=== WRITTEN TASK ===
Take the line containing "orange traffic cone [139,346,183,408]" and every line after it in the data below, and print them exactly as given, with nothing else.

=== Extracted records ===

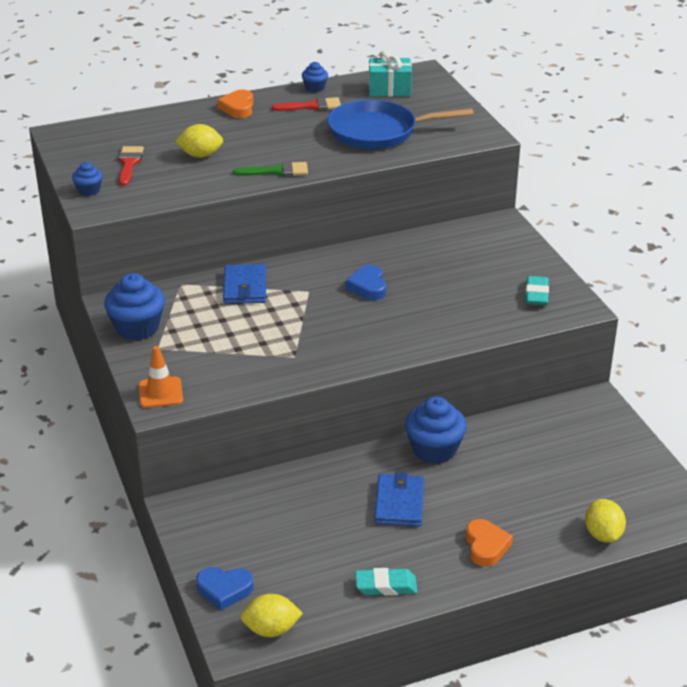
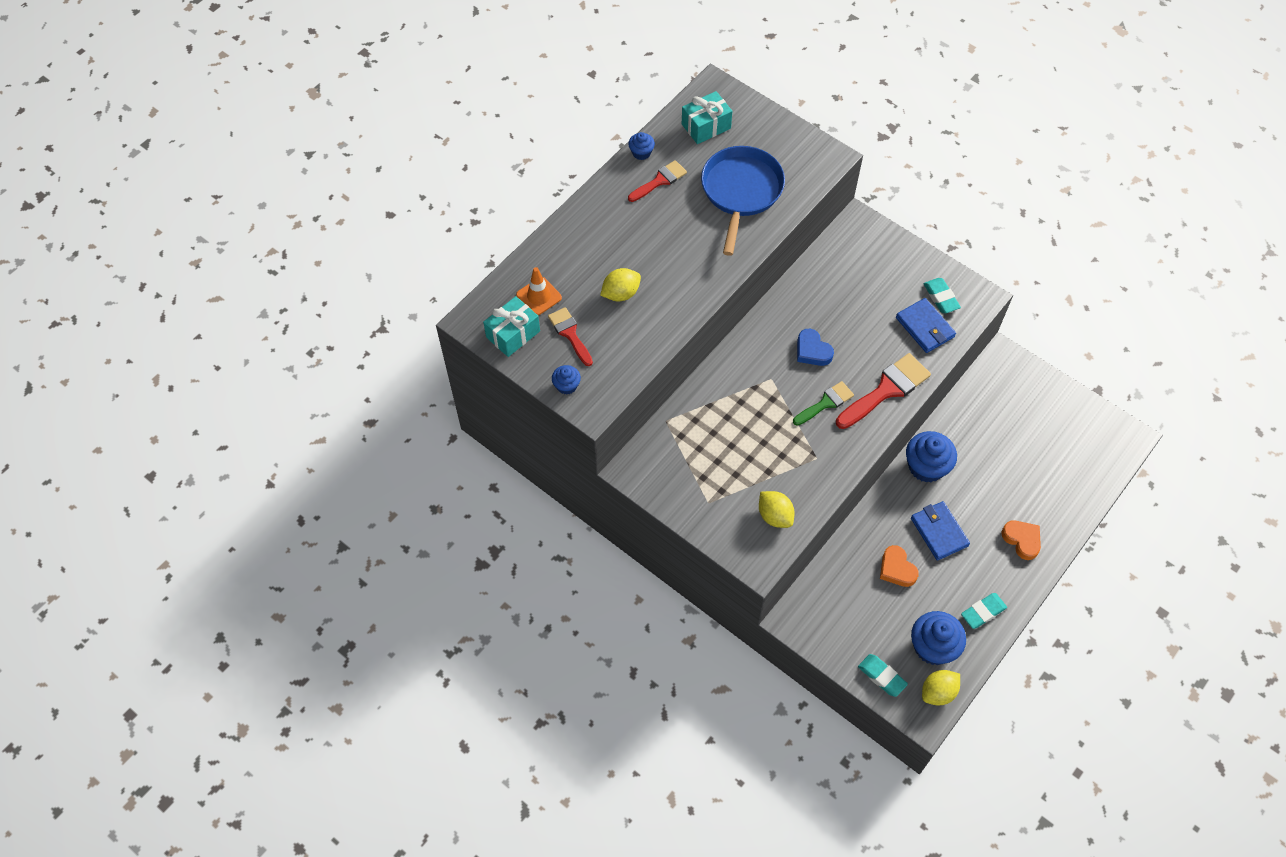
camera: 30 degrees left, 25 degrees up
blue cupcake [104,273,165,340] -> blue cupcake moved to [911,611,966,665]
orange traffic cone [139,346,183,408] -> orange traffic cone moved to [516,267,562,315]
blue heart [196,567,253,610] -> turquoise eraser [858,654,908,697]
orange heart [217,89,254,118] -> orange heart moved to [880,545,919,587]
blue wallet [223,264,266,304] -> blue wallet moved to [896,298,956,353]
green brush [233,161,308,177] -> green brush moved to [793,381,854,426]
blue pan [327,100,474,149] -> blue pan turned 135 degrees clockwise [701,146,785,256]
yellow lemon [585,499,626,543] -> yellow lemon moved to [759,491,794,528]
none -> turquoise gift [483,296,540,357]
none -> red brush [836,353,931,429]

=== RESULT BELOW ===
orange traffic cone [139,346,183,408] -> orange traffic cone moved to [516,267,562,315]
blue heart [196,567,253,610] -> turquoise eraser [858,654,908,697]
orange heart [217,89,254,118] -> orange heart moved to [880,545,919,587]
blue wallet [223,264,266,304] -> blue wallet moved to [896,298,956,353]
green brush [233,161,308,177] -> green brush moved to [793,381,854,426]
blue pan [327,100,474,149] -> blue pan turned 135 degrees clockwise [701,146,785,256]
yellow lemon [585,499,626,543] -> yellow lemon moved to [759,491,794,528]
none -> turquoise gift [483,296,540,357]
none -> red brush [836,353,931,429]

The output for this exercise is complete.